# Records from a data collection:
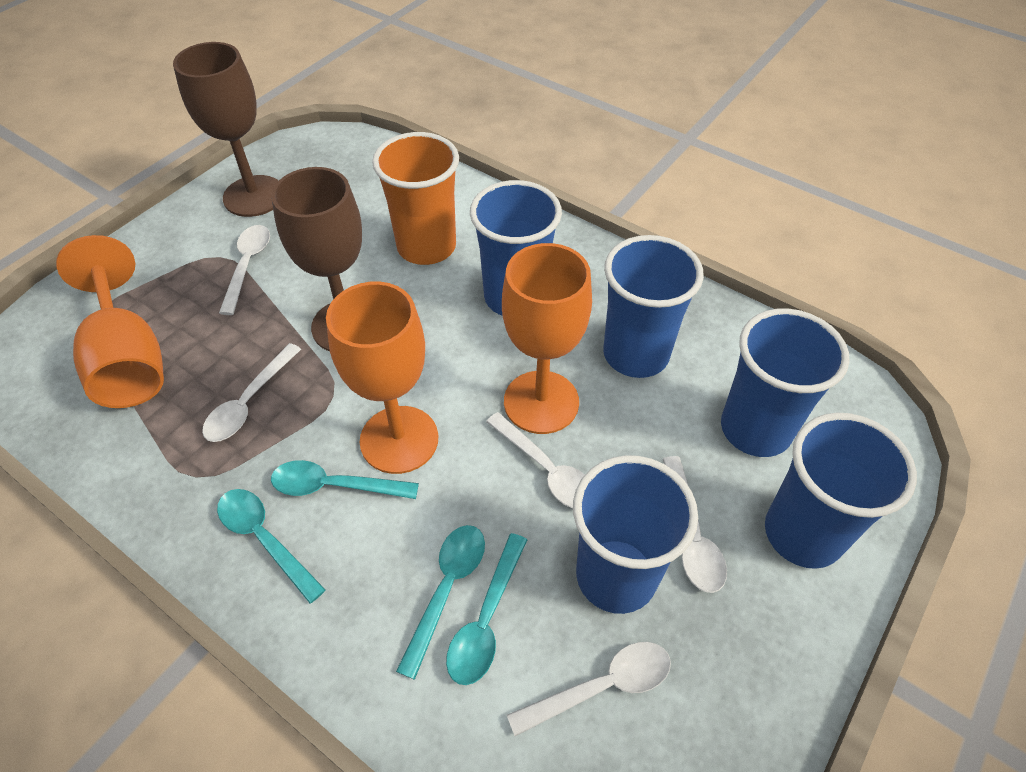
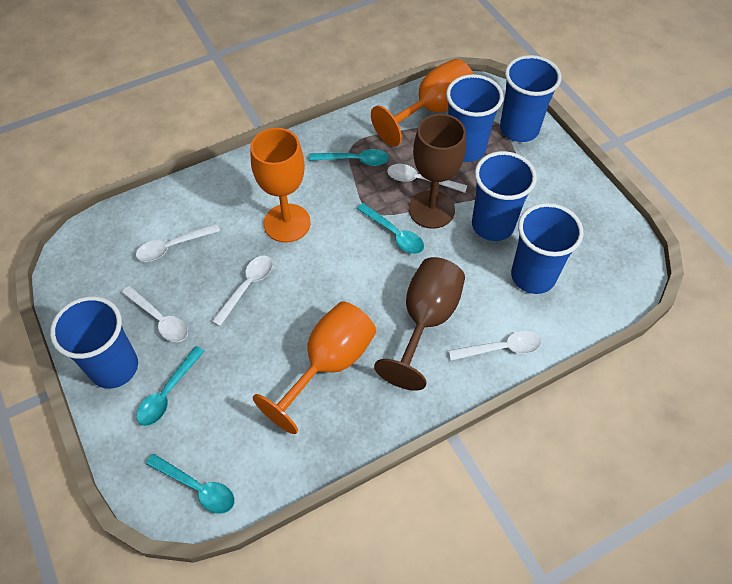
orange cup: 1 -> 0

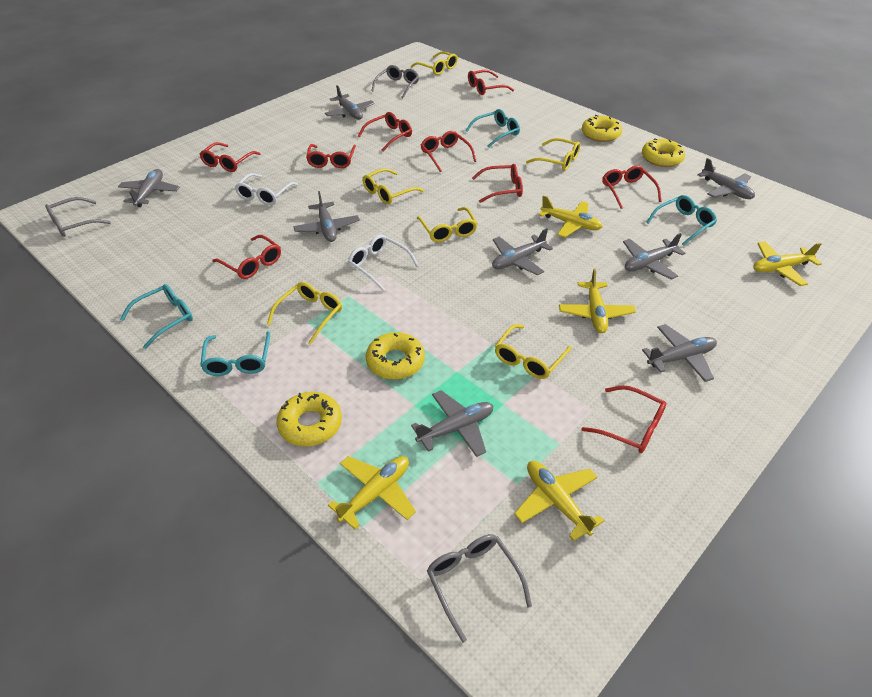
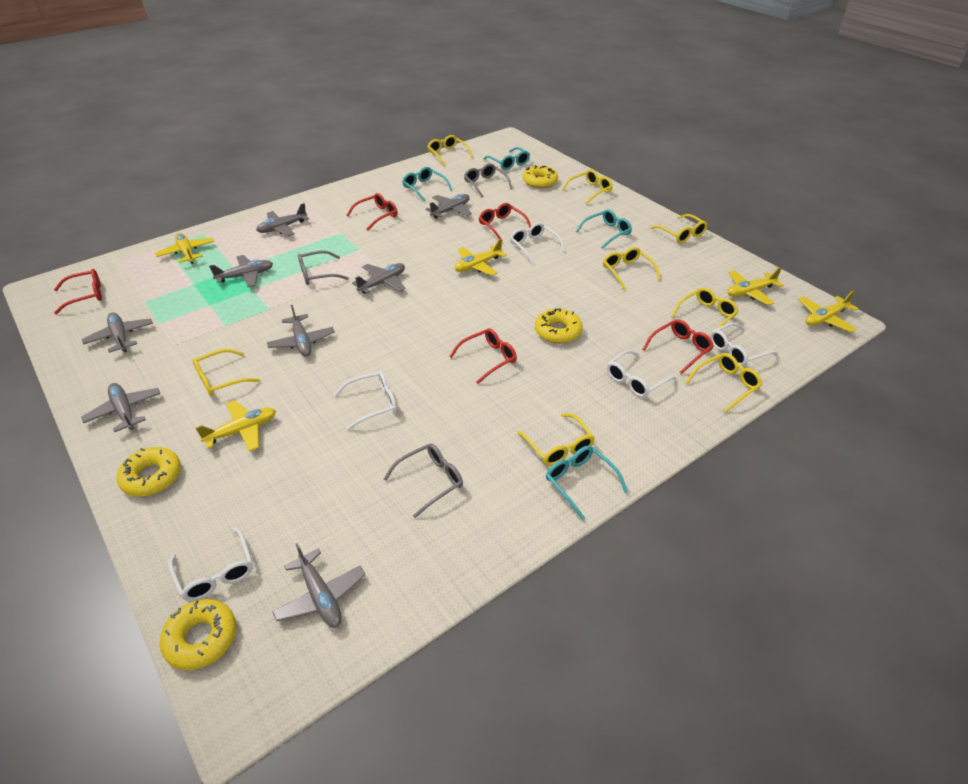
red glasses: 9 -> 5
white glasses: 2 -> 5
yellow glasses: 6 -> 8

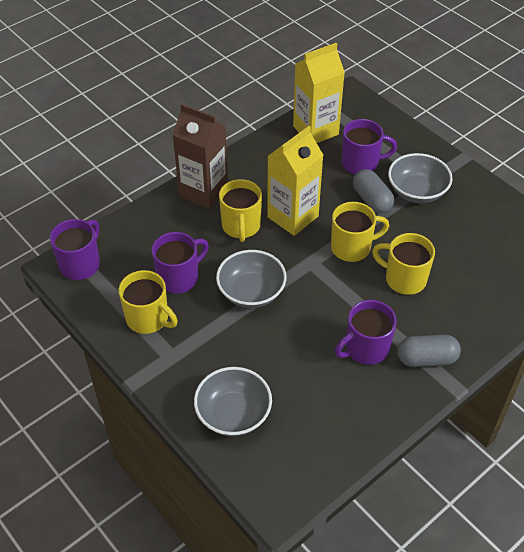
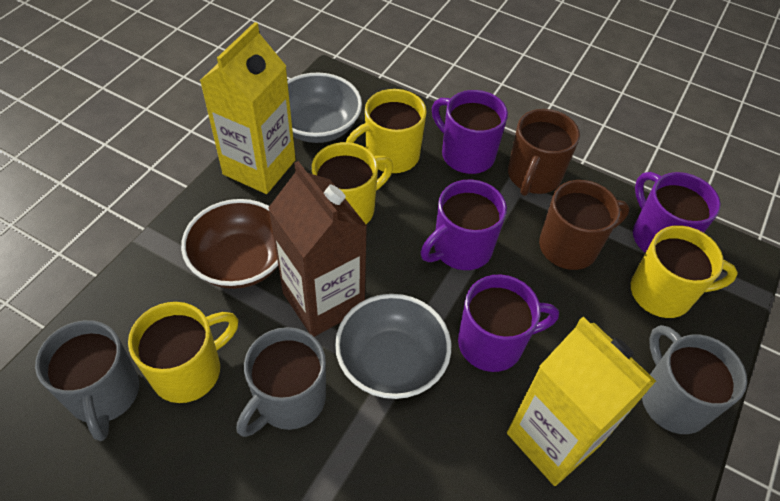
brown bowl: 0 -> 1
brown mug: 0 -> 2
grey bowl: 3 -> 2
grey capsule: 2 -> 0
grey mug: 0 -> 3

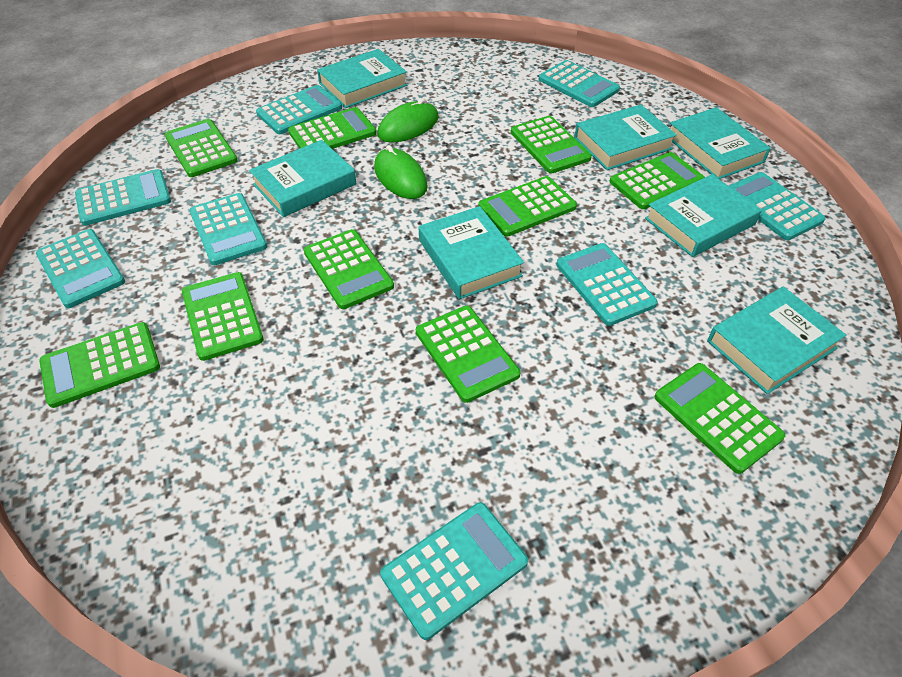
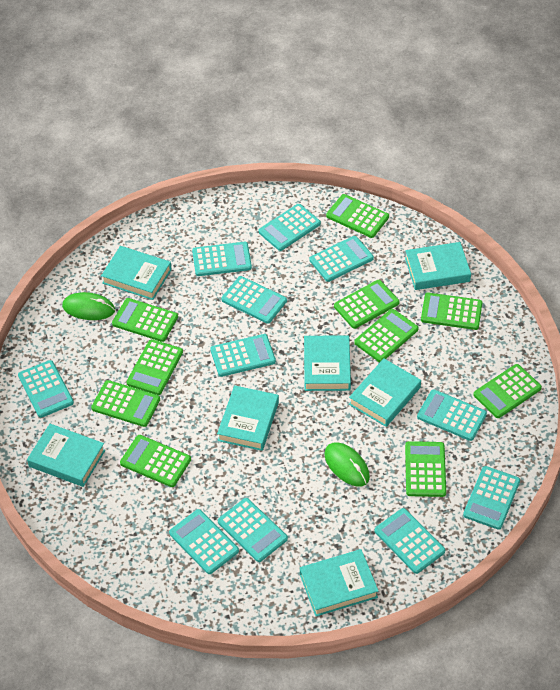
turquoise calculator: 8 -> 11

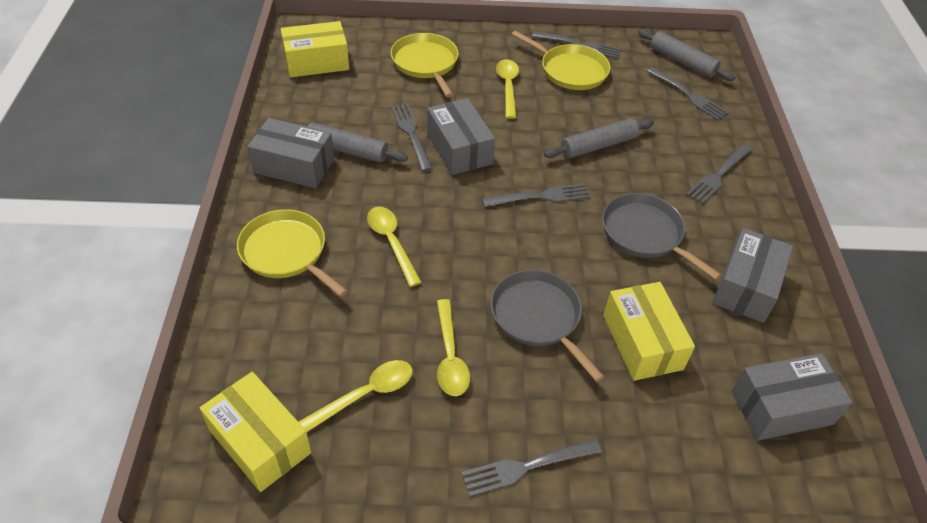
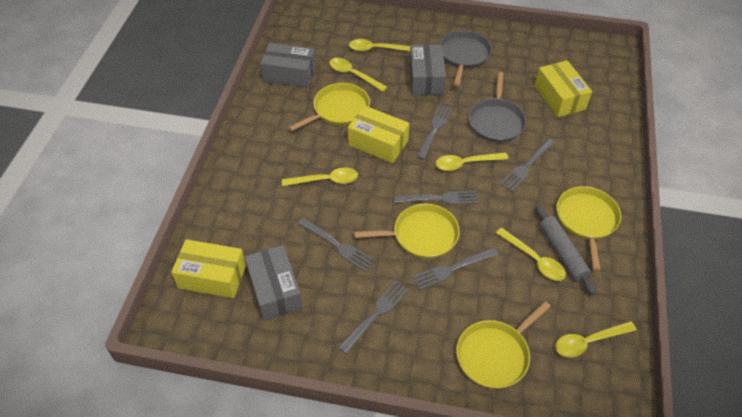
grey box: 4 -> 3
grey rolling pin: 3 -> 1
yellow pan: 3 -> 4
yellow spoon: 4 -> 6

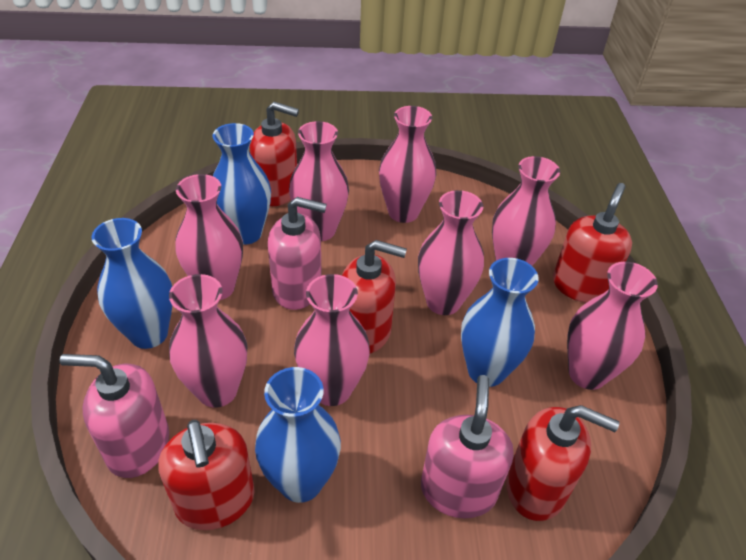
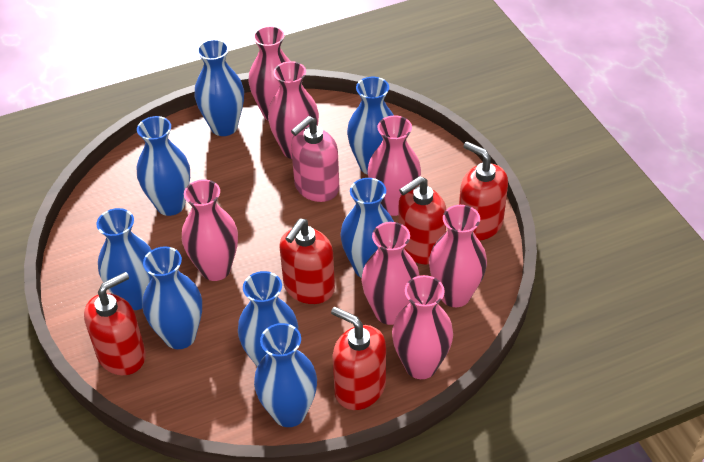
blue vase: 4 -> 8
pink soap dispenser: 3 -> 1
pink vase: 8 -> 7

# Task description:
The copy you write must hold every record verbatim and none of the pictures.

# Answer box:
orange cup: 1 -> 0

red glasses: 9 -> 5
white glasses: 2 -> 5
yellow glasses: 6 -> 8

brown bowl: 0 -> 1
brown mug: 0 -> 2
grey bowl: 3 -> 2
grey capsule: 2 -> 0
grey mug: 0 -> 3

turquoise calculator: 8 -> 11

grey box: 4 -> 3
grey rolling pin: 3 -> 1
yellow pan: 3 -> 4
yellow spoon: 4 -> 6

blue vase: 4 -> 8
pink soap dispenser: 3 -> 1
pink vase: 8 -> 7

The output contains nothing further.